((

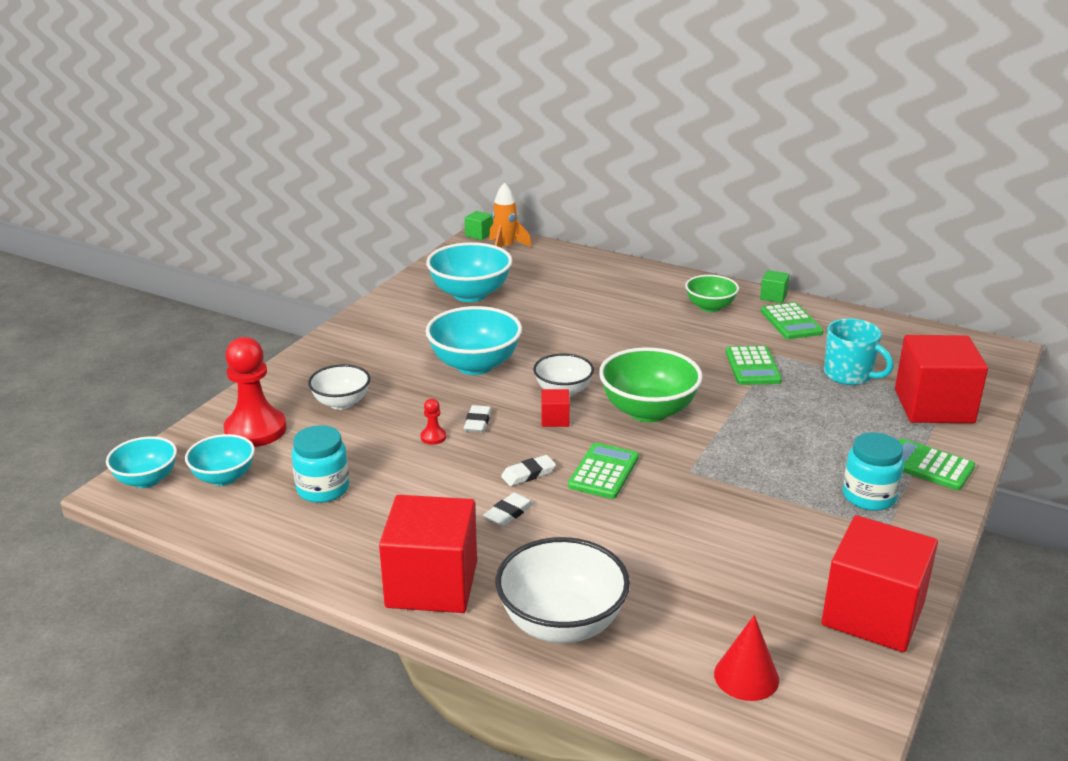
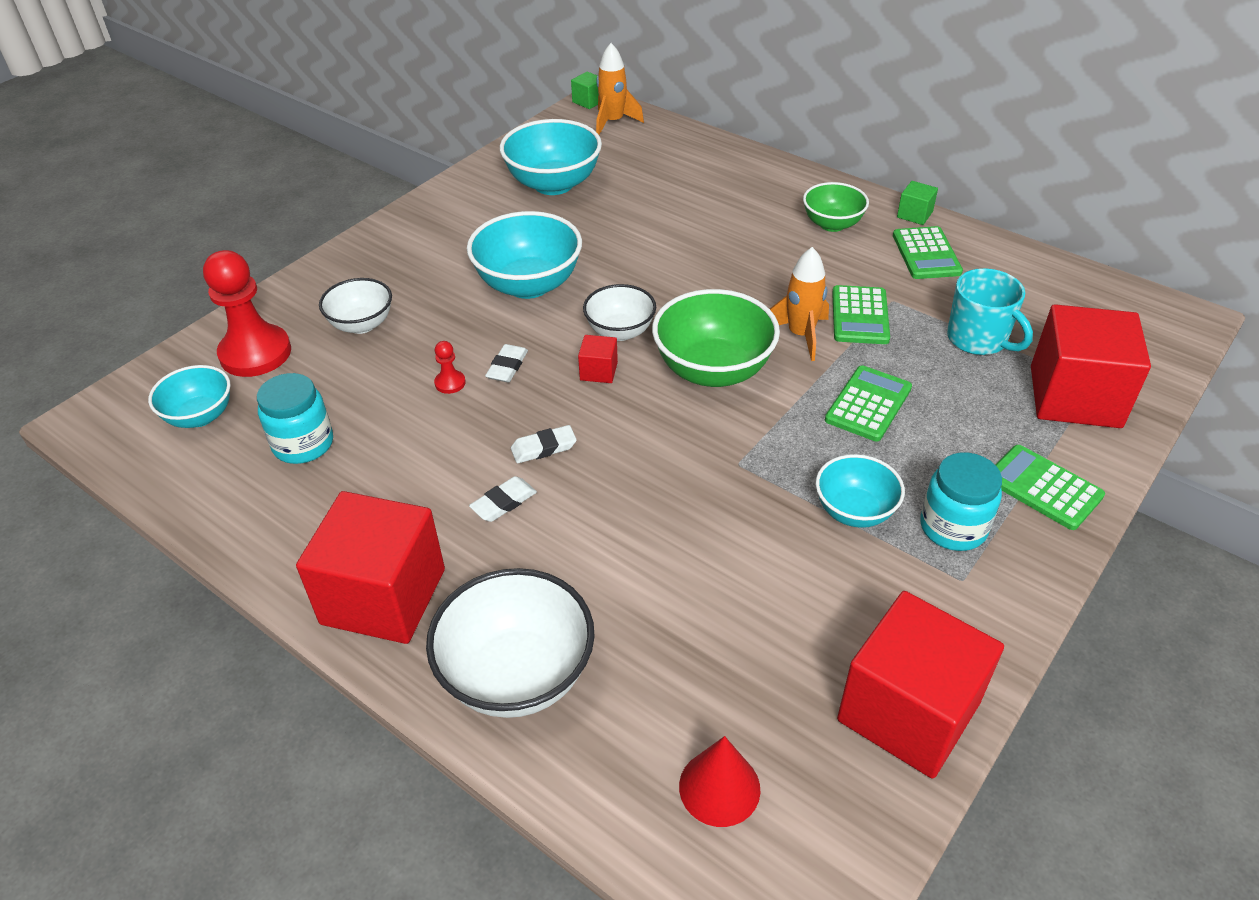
camera: 10 degrees right, 15 degrees up
(146, 480) = (116, 410): turquoise bowl -> turquoise bowl (854, 511)
(603, 472) = (634, 454): green calculator -> green calculator (868, 404)
(710, 383) = (800, 335): none -> orange rocket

))

What to work on
Each line from the one containing "(603, 472) = (634, 454): green" through the final line of the listing above should be returned exactly; return nothing else.

Response box
(603, 472) = (634, 454): green calculator -> green calculator (868, 404)
(710, 383) = (800, 335): none -> orange rocket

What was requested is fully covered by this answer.